• Stored items:

- - - -

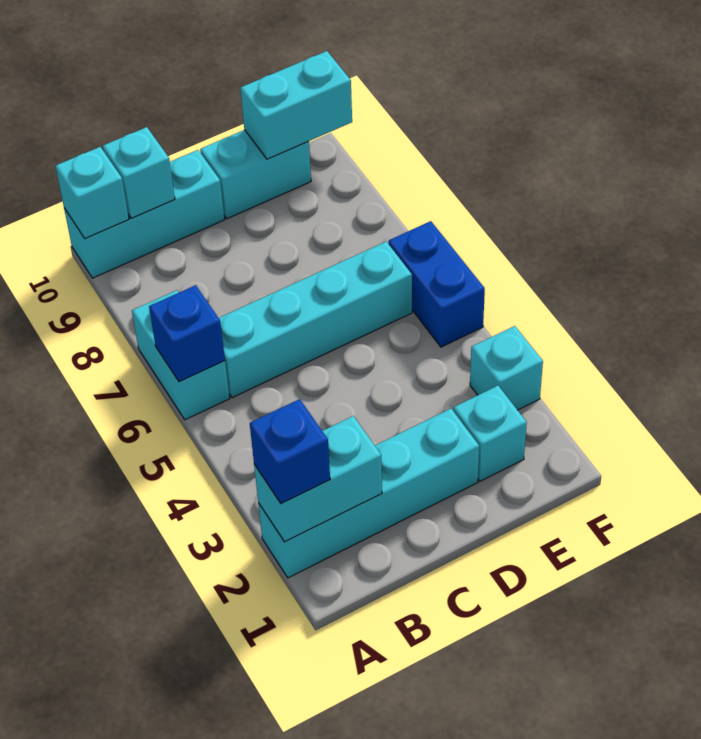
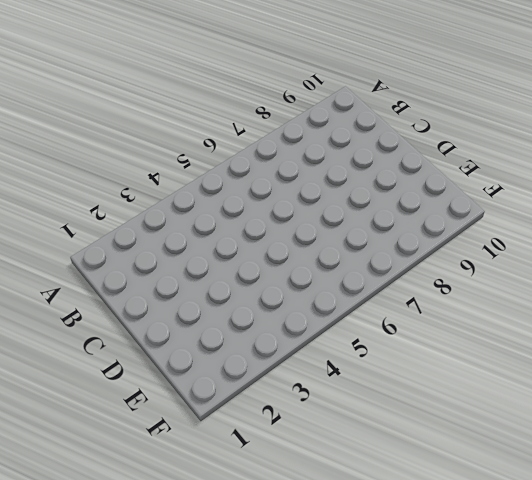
none -> cyan brick A2:D2 level 1
none -> cyan brick A6:A7 level 1
none -> cyan brick A10:C10 level 1

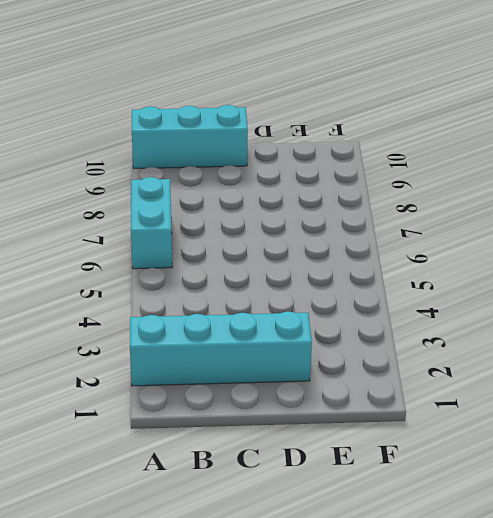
none -> cyan brick B6:E6 level 1
none -> cyan brick D10:E10 level 1
none -> cyan brick E2 level 1

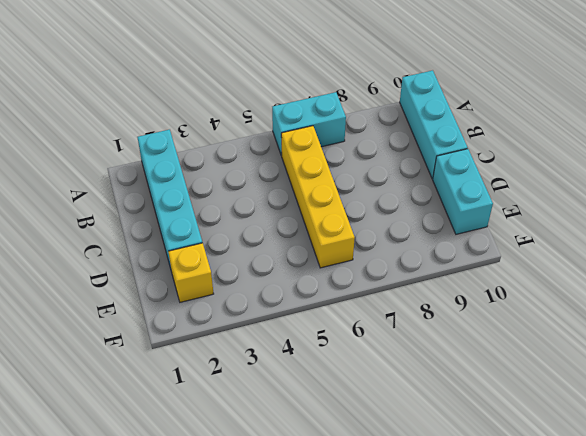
yellow brick B6:E6 level 1 -> cyan brick B6:E6 level 1
yellow brick E2 level 1 -> cyan brick E2 level 1
none -> cyan brick F3 level 1
none -> blue brick F5:F6 level 1
none -> cyan brick A2:B2 level 2

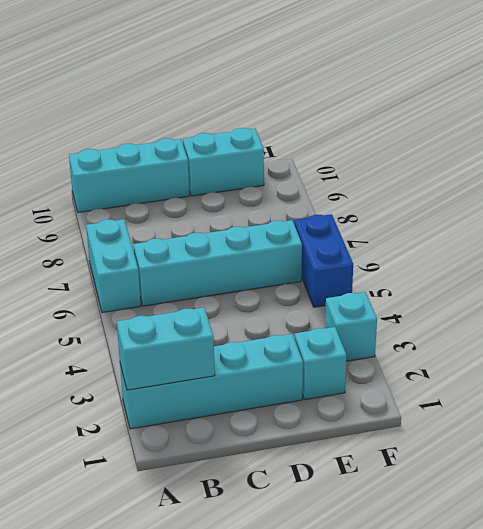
none -> blue brick A6 level 2
none -> cyan brick A10 level 2
none -> cyan brick B10 level 2

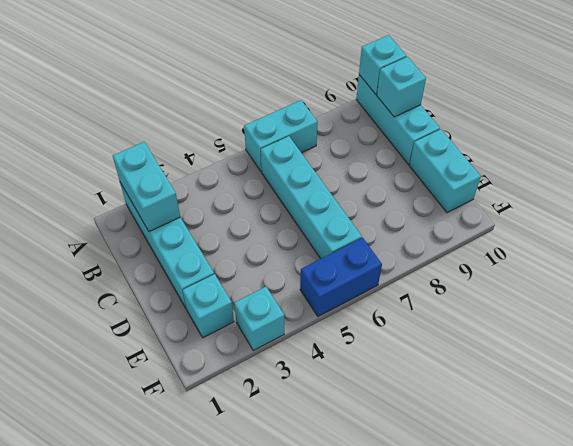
none -> blue brick A6 level 2
none -> cyan brick E10:F10 level 2
none -> blue brick A2 level 3

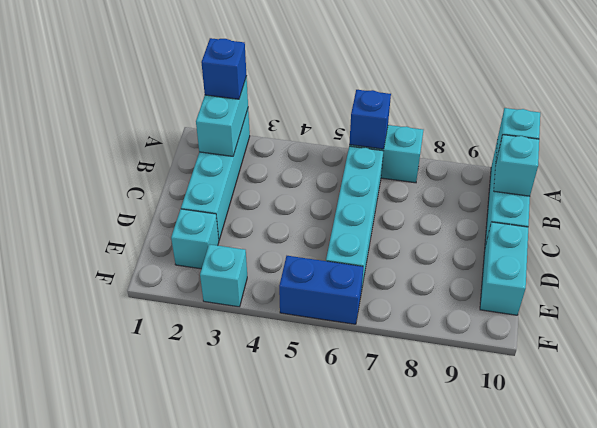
none -> cyan brick E10:F10 level 2

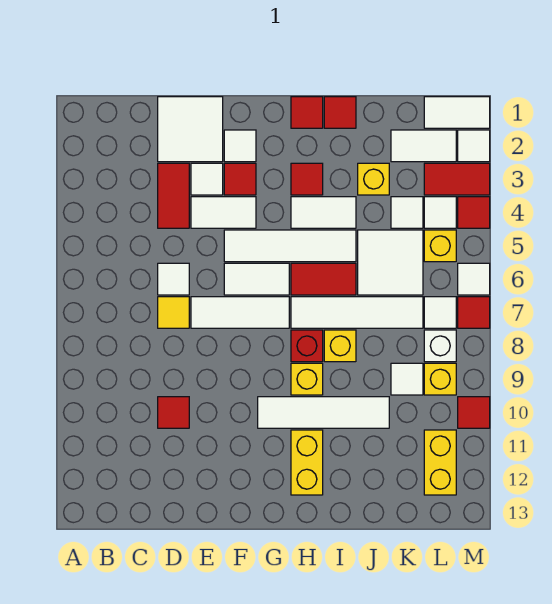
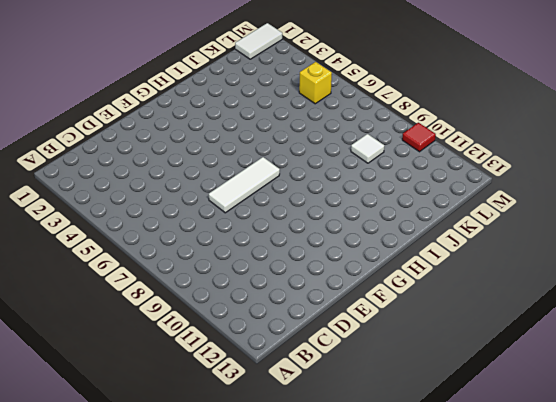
none -> white tile D1:E2 level 1
none -> red tile D3:D4 level 1
none -> white tile D6 level 1
none -> yellow tile D7 level 1

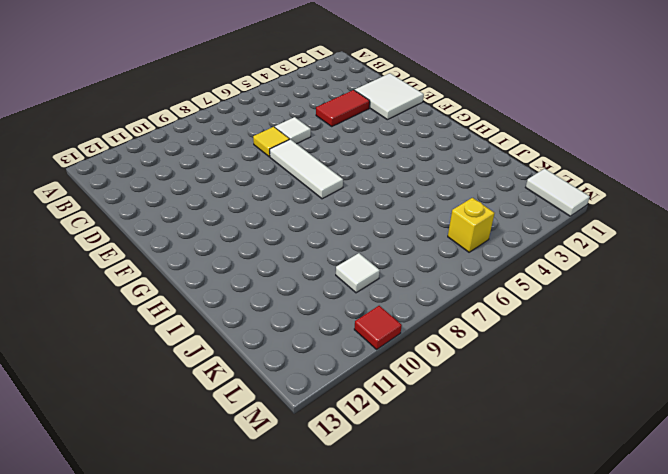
none -> red tile D10 level 1
none -> white tile E3 level 1
none -> white tile E4:F4 level 1
none -> white tile F2 level 1

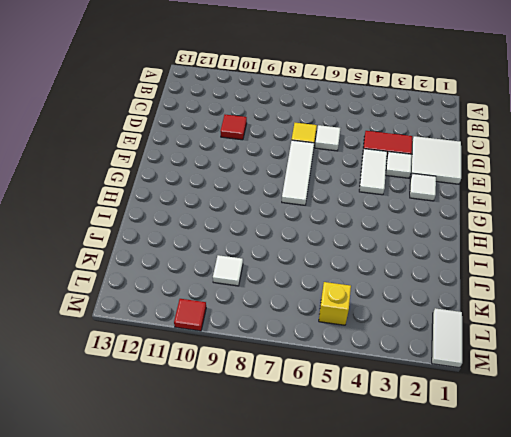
none -> red tile F3 level 1
none -> white tile F5:I5 level 1
none -> white tile F6:G6 level 1
none -> white tile G10:J10 level 1

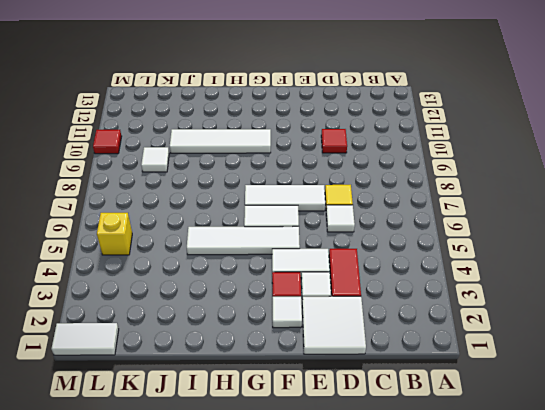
none -> red tile H1 level 1
none -> red tile H3 level 1
none -> white tile H4:I4 level 1
none -> red tile H6:I6 level 1

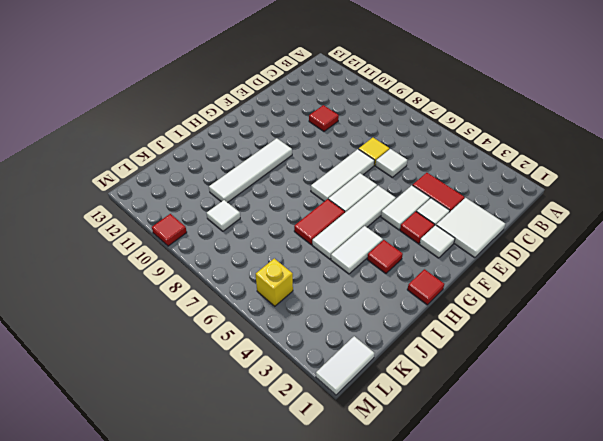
none -> white tile H7:K7 level 1
none -> red brick H8 level 1
none -> yellow brick H9 level 1
none -> yellow brick H11:H12 level 1

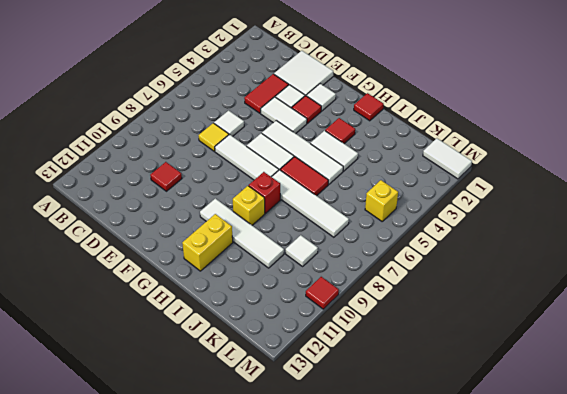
none -> red tile I1 level 1
none -> yellow brick I8 level 1
none -> yellow brick J3 level 1
none -> white tile J5:K6 level 1

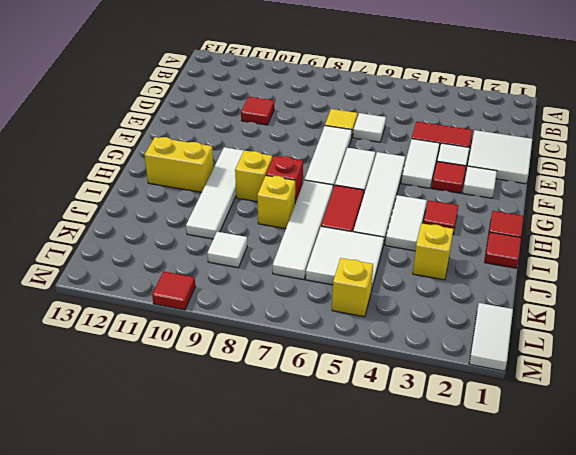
none -> white tile K2:L2 level 1
none -> white tile K4 level 1
none -> red tile L3:M3 level 1
none -> white tile L4 level 1

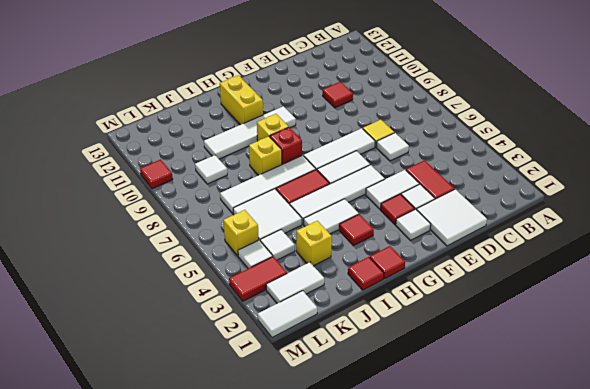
none -> white tile L7 level 1
none -> white brick L8 level 1
none -> yellow brick L9 level 1
none -> yellow brick L11:L12 level 1

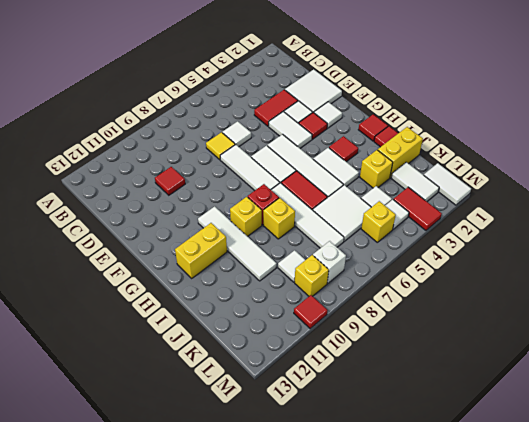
yellow brick J1:J2 level 1 -> yellow brick L11:L12 level 1
none -> white tile L7 level 1
none -> white tile M2 level 1
none -> red tile M4 level 1
none -> white tile M6 level 1

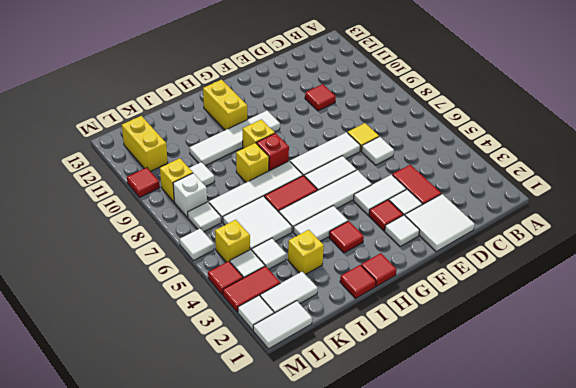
none -> red tile M7 level 1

- - - -

• Instructions to follow:
Beginning with the line that contains "none -> yellow brick L9 level 1", print exactly every line through the end of the records, both included. Omit the pictures.

• Answer box:
none -> yellow brick L9 level 1
none -> yellow brick L11:L12 level 1

yellow brick J1:J2 level 1 -> yellow brick L11:L12 level 1
none -> white tile L7 level 1
none -> white tile M2 level 1
none -> red tile M4 level 1
none -> white tile M6 level 1

none -> red tile M7 level 1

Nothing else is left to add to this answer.